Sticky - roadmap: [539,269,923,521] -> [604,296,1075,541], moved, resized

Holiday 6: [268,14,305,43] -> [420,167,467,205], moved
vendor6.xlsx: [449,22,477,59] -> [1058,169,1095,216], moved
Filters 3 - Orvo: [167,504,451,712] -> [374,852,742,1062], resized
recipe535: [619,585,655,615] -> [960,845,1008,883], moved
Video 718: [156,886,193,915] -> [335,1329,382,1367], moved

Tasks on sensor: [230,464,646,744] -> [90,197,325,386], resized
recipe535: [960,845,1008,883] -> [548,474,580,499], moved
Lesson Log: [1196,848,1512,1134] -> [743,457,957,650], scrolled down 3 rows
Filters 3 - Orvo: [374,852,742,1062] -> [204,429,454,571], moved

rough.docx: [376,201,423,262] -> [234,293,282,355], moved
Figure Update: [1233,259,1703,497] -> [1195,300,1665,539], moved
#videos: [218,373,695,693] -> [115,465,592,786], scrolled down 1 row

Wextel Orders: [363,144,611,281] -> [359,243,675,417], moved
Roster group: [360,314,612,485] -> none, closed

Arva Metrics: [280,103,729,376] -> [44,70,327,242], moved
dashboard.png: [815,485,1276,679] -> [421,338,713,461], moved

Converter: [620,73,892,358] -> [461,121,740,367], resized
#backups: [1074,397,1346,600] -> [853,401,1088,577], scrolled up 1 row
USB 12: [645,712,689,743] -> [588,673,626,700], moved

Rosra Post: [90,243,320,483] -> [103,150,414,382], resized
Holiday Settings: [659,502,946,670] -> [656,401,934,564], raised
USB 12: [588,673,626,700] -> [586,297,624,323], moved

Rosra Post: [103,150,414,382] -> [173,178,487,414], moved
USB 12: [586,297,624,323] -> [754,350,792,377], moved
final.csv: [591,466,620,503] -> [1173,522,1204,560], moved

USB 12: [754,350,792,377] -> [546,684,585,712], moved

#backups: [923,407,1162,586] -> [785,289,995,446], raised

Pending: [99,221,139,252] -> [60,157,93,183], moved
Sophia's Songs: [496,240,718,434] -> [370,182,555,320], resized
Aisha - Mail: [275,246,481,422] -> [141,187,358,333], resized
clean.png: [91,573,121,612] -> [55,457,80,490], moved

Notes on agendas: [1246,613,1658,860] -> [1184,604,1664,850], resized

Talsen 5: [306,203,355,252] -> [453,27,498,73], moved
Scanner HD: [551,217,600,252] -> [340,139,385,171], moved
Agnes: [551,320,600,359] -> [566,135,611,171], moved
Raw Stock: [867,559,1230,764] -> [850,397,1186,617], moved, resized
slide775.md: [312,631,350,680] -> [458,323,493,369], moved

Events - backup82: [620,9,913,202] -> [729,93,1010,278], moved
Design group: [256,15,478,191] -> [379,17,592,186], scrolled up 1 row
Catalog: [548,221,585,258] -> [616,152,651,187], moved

++++++++++

▶ Your instructions
Look above for the line with "Roster group: [360,314,612,485]" and the line with "Design group: [256,15,478,191]". Retype those two lines and every line between them exactly, adding nothing.

▶ Solution for this problem
Roster group: [360,314,612,485] -> none, closed

Arva Metrics: [280,103,729,376] -> [44,70,327,242], moved
dashboard.png: [815,485,1276,679] -> [421,338,713,461], moved

Converter: [620,73,892,358] -> [461,121,740,367], resized
#backups: [1074,397,1346,600] -> [853,401,1088,577], scrolled up 1 row
USB 12: [645,712,689,743] -> [588,673,626,700], moved

Rosra Post: [90,243,320,483] -> [103,150,414,382], resized
Holiday Settings: [659,502,946,670] -> [656,401,934,564], raised
USB 12: [588,673,626,700] -> [586,297,624,323], moved

Rosra Post: [103,150,414,382] -> [173,178,487,414], moved
USB 12: [586,297,624,323] -> [754,350,792,377], moved
final.csv: [591,466,620,503] -> [1173,522,1204,560], moved

USB 12: [754,350,792,377] -> [546,684,585,712], moved

#backups: [923,407,1162,586] -> [785,289,995,446], raised

Pending: [99,221,139,252] -> [60,157,93,183], moved
Sophia's Songs: [496,240,718,434] -> [370,182,555,320], resized
Aisha - Mail: [275,246,481,422] -> [141,187,358,333], resized
clean.png: [91,573,121,612] -> [55,457,80,490], moved

Notes on agendas: [1246,613,1658,860] -> [1184,604,1664,850], resized

Talsen 5: [306,203,355,252] -> [453,27,498,73], moved
Scanner HD: [551,217,600,252] -> [340,139,385,171], moved
Agnes: [551,320,600,359] -> [566,135,611,171], moved
Raw Stock: [867,559,1230,764] -> [850,397,1186,617], moved, resized
slide775.md: [312,631,350,680] -> [458,323,493,369], moved

Events - backup82: [620,9,913,202] -> [729,93,1010,278], moved
Design group: [256,15,478,191] -> [379,17,592,186], scrolled up 1 row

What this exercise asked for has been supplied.